Locate, in the data below, the line that contains "was: Schuh (grau)" and the line that contains "in_first: [472, 204]"; reproduce exactly those two lines and every line between them, nothing more.

________________________

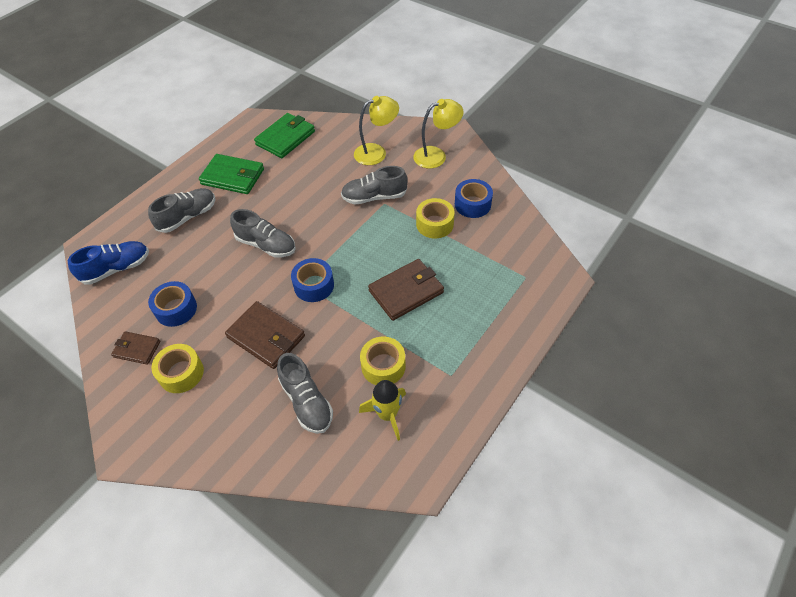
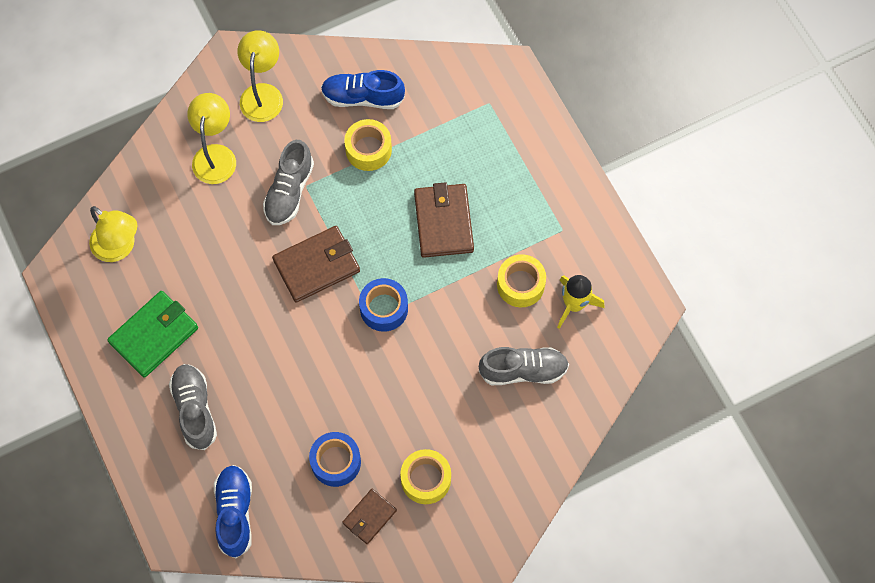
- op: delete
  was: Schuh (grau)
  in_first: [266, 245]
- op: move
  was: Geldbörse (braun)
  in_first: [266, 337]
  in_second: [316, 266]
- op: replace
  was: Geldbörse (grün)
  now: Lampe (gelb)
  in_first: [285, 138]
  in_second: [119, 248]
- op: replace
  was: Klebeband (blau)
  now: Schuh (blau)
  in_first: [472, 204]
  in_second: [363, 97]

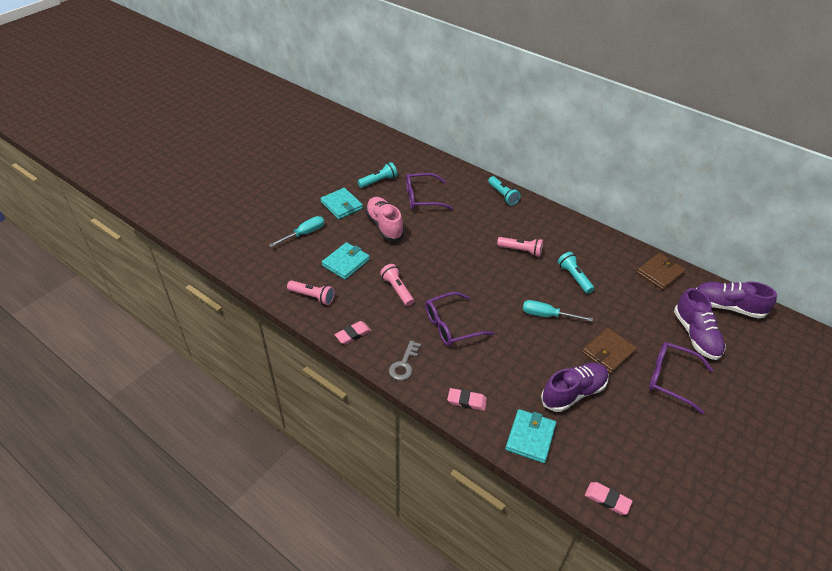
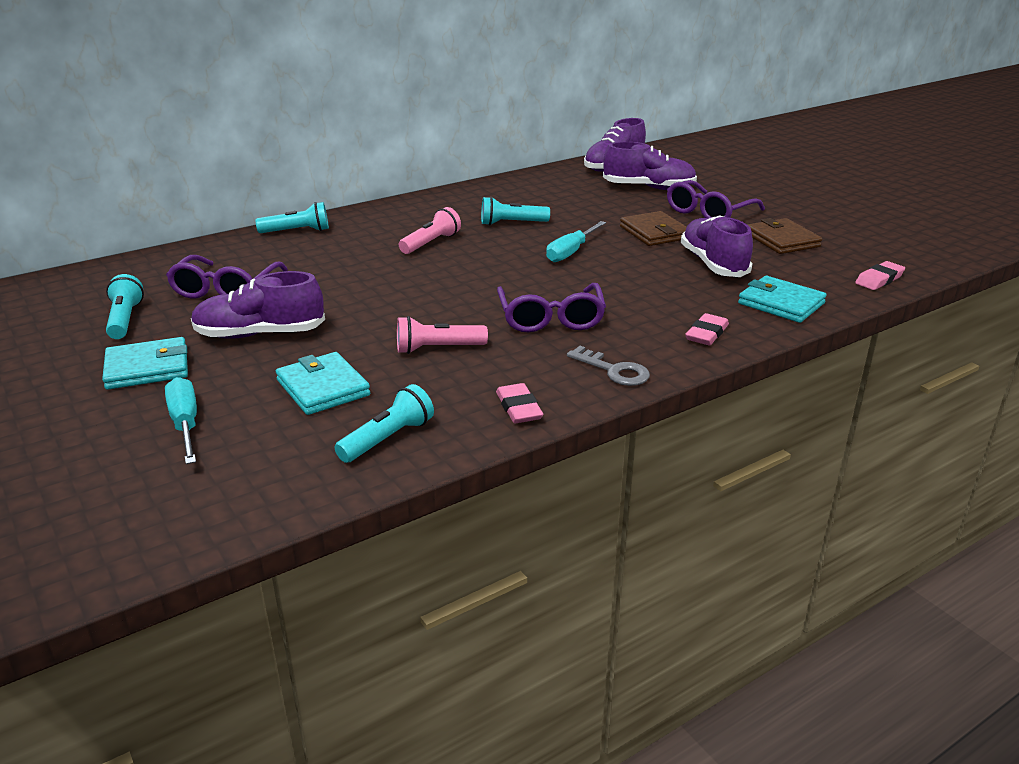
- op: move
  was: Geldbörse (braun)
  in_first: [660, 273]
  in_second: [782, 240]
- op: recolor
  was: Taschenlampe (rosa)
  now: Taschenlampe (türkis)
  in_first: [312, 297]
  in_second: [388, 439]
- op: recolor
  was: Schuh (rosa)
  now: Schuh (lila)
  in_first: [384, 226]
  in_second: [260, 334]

________________________

• [Response]:
  was: Schuh (grau)
  in_first: [266, 245]
- op: move
  was: Geldbörse (braun)
  in_first: [266, 337]
  in_second: [316, 266]
- op: replace
  was: Geldbörse (grün)
  now: Lampe (gelb)
  in_first: [285, 138]
  in_second: [119, 248]
- op: replace
  was: Klebeband (blau)
  now: Schuh (blau)
  in_first: [472, 204]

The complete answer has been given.